» EXERCISE INPUT:

● ● ● ●

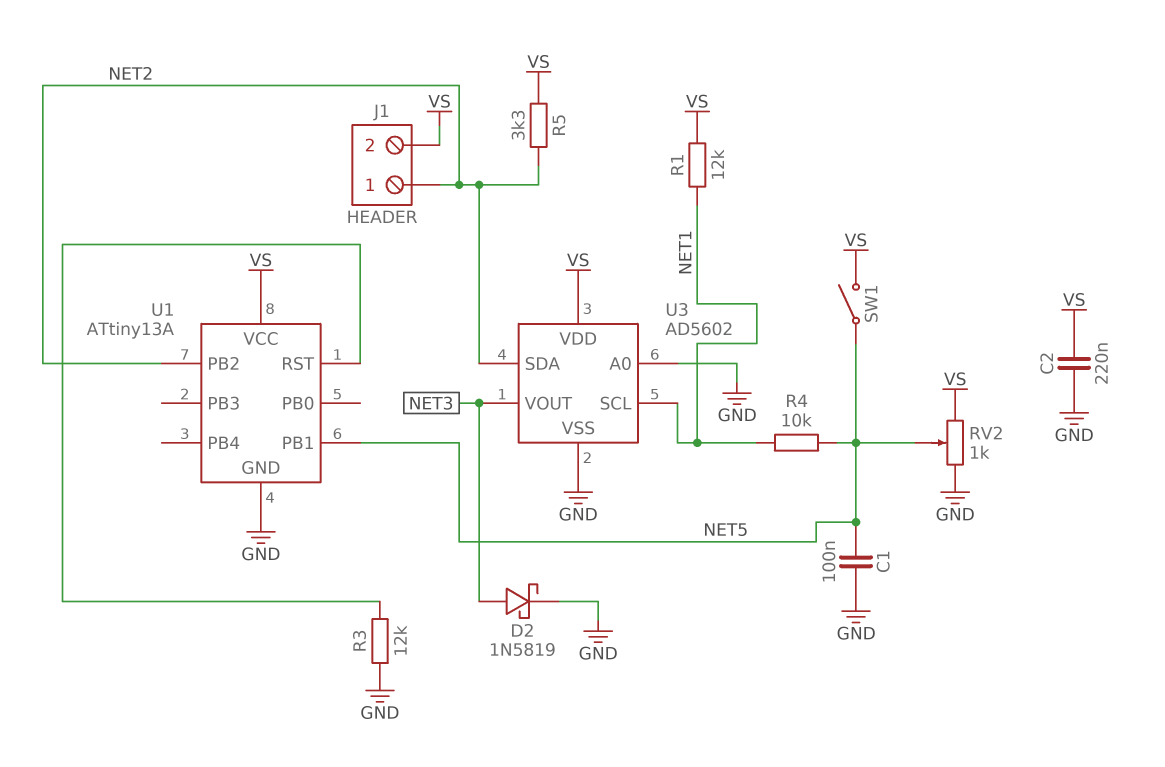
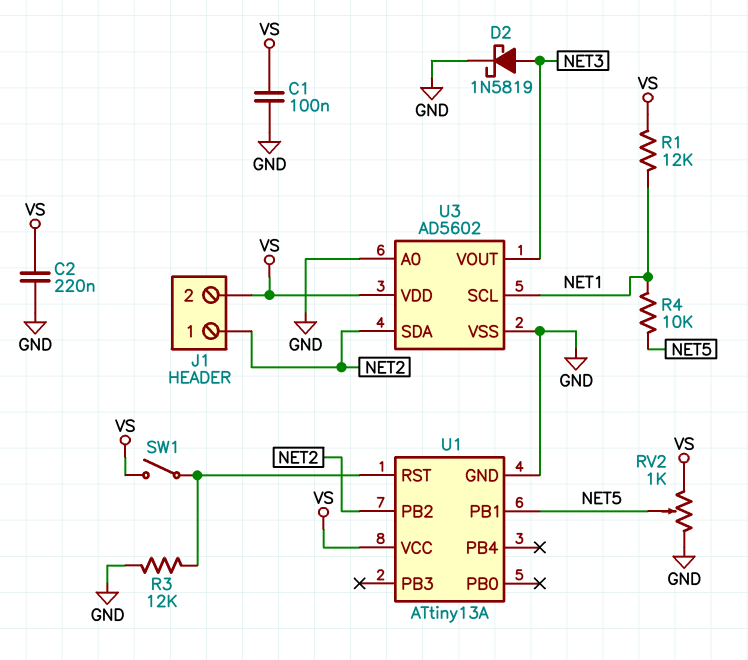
C1: 100nF (GND, NET5) -> 100nF (GND, VS)
R5: 3.3k (NET2, VS) -> none
SW1: switch (NET5, VS) -> switch (U1/RST, VS)

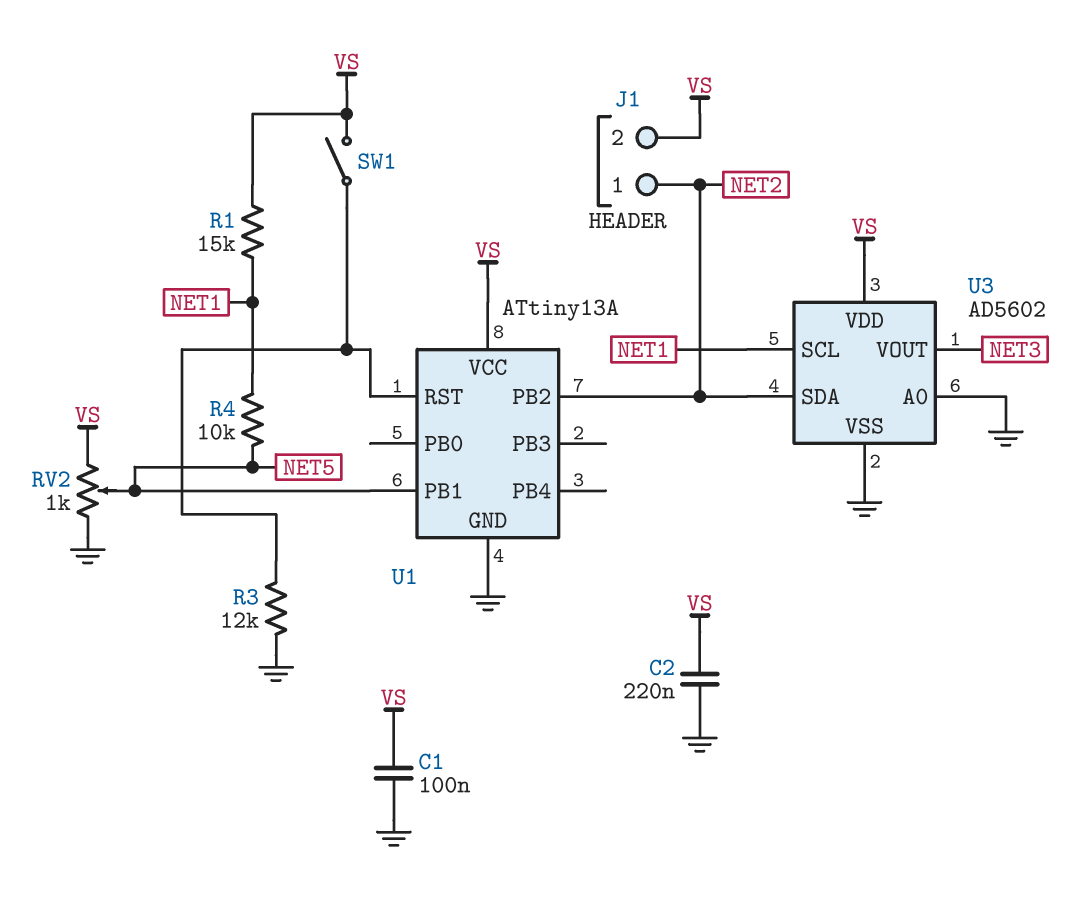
D2: schottky 1N5819 (A NET3, K GND) -> none
R1: 12k (NET1, VS) -> 15k (NET1, VS)

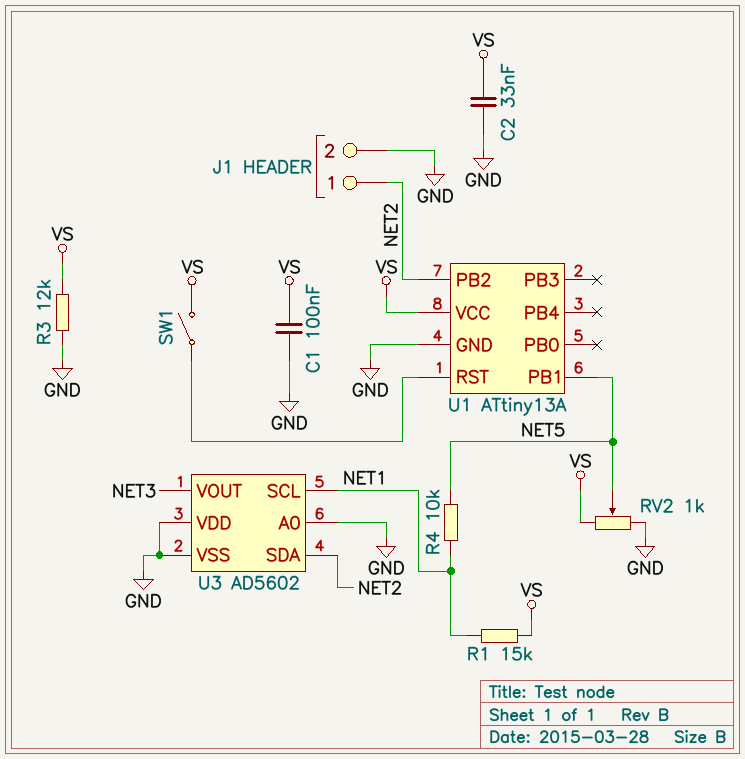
C2: 220nF (GND, VS) -> 33nF (GND, VS)
J1 pin 2: VS -> GND
R3: 12k (GND, U1/RST) -> 12k (GND, VS)
U3 pin VDD: VS -> GND

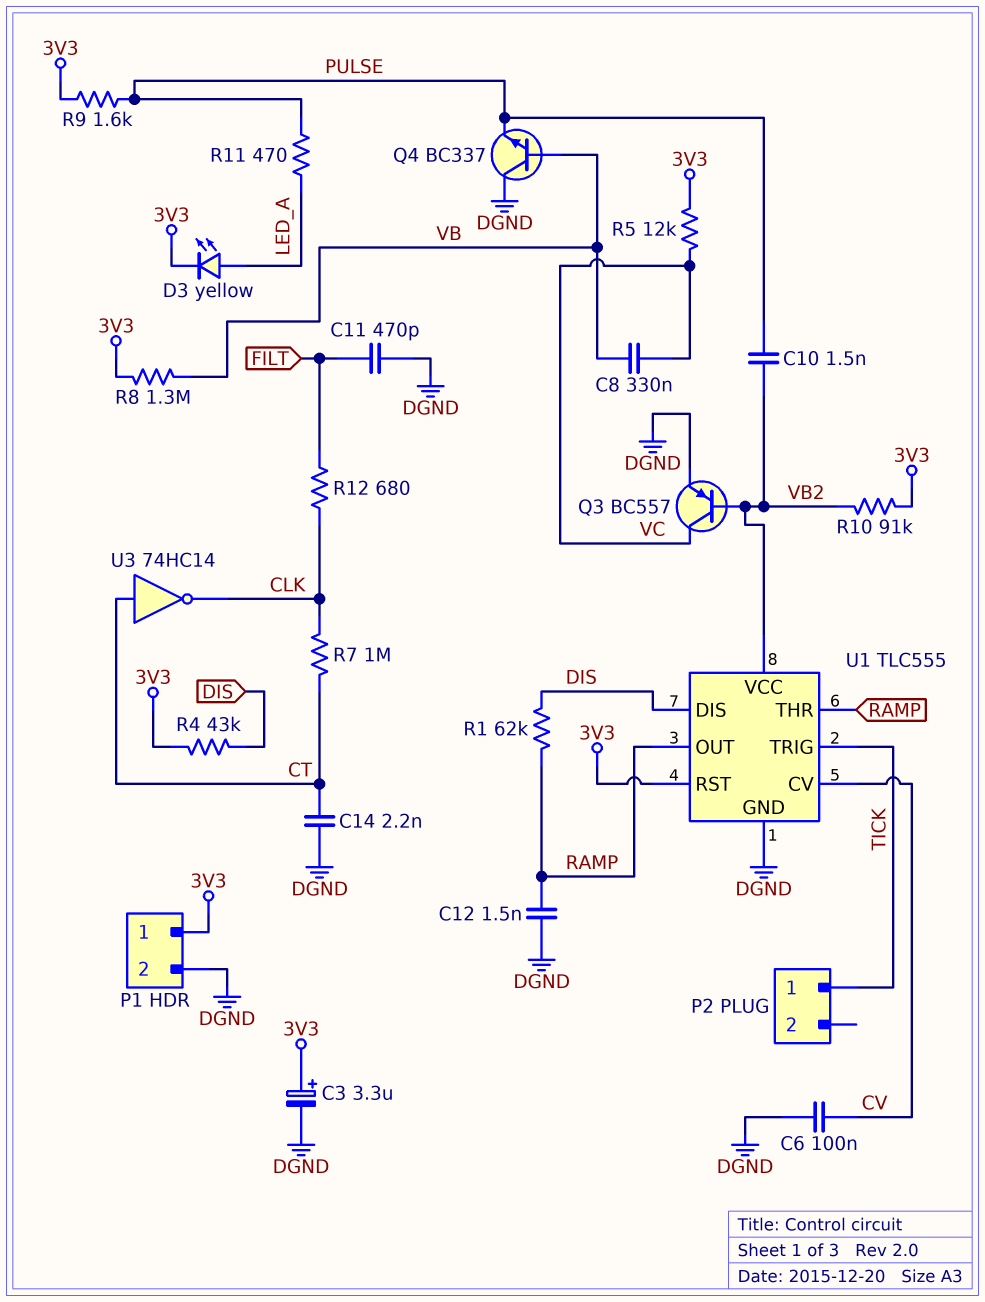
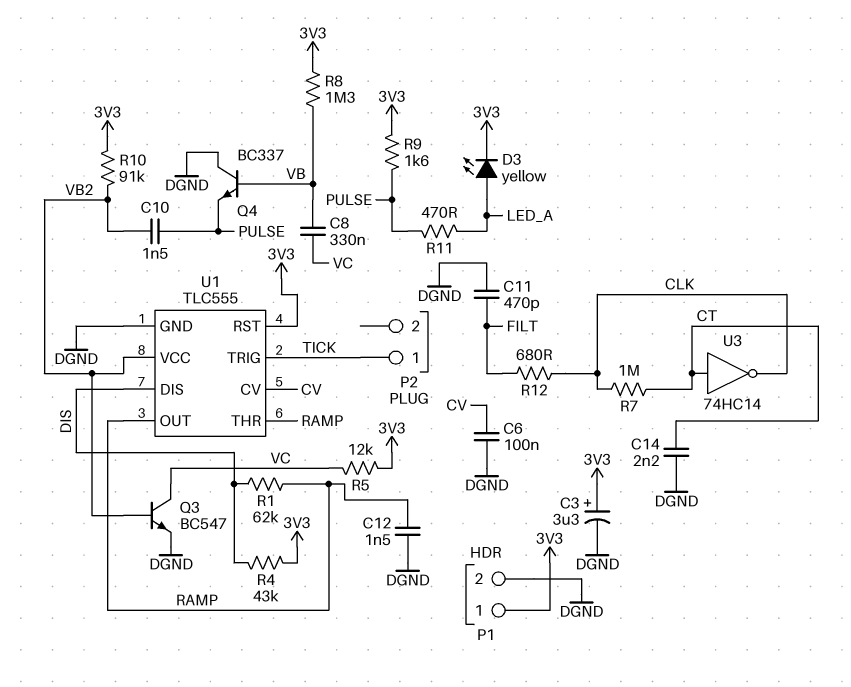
Q3: PNP BC557 (B VB2, C VC, E DGND) -> NPN BC547 (B VB2, C VC, E DGND)

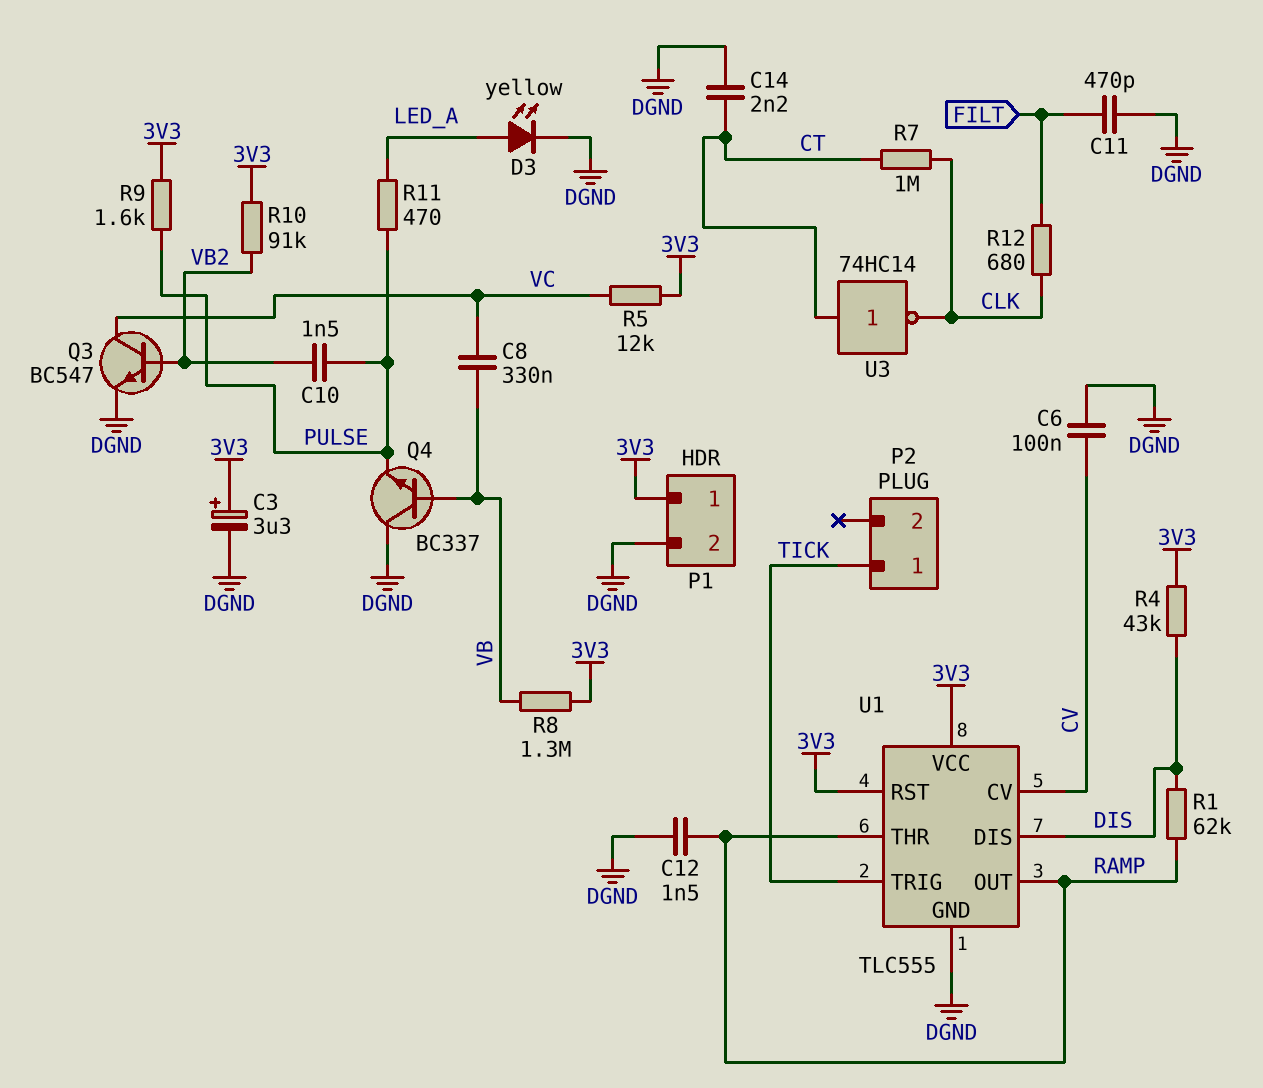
D3: LED yellow (A LED_A, K 3V3) -> LED yellow (A LED_A, K DGND)
U1 pin VCC: VB2 -> 3V3

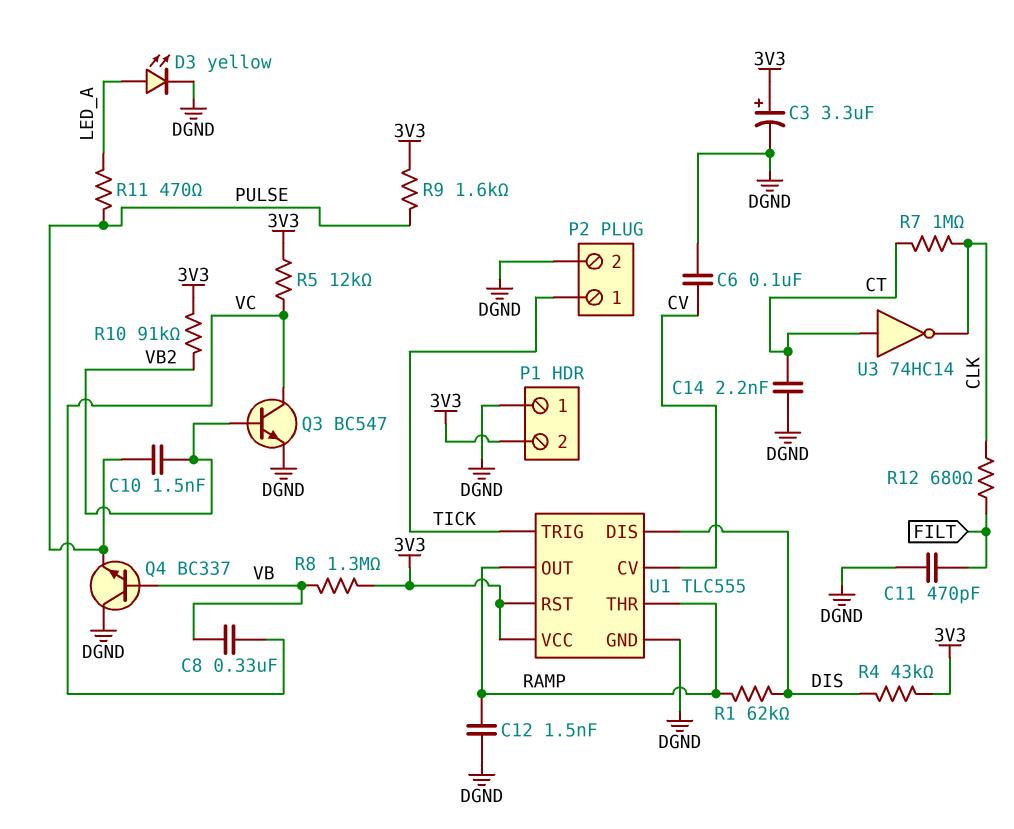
P1 pin 1: 3V3 -> DGND
P1 pin 2: DGND -> 3V3
P2 pin 2: none -> DGND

● ● ● ●

» REQUIREMENT: Quote only the lines that start at the line holding "Q3: PNP BC557" and end at the last line of the entries, including both of those lines, and omit every picture.

» RESULT OF THE TASK:
Q3: PNP BC557 (B VB2, C VC, E DGND) -> NPN BC547 (B VB2, C VC, E DGND)

D3: LED yellow (A LED_A, K 3V3) -> LED yellow (A LED_A, K DGND)
U1 pin VCC: VB2 -> 3V3

P1 pin 1: 3V3 -> DGND
P1 pin 2: DGND -> 3V3
P2 pin 2: none -> DGND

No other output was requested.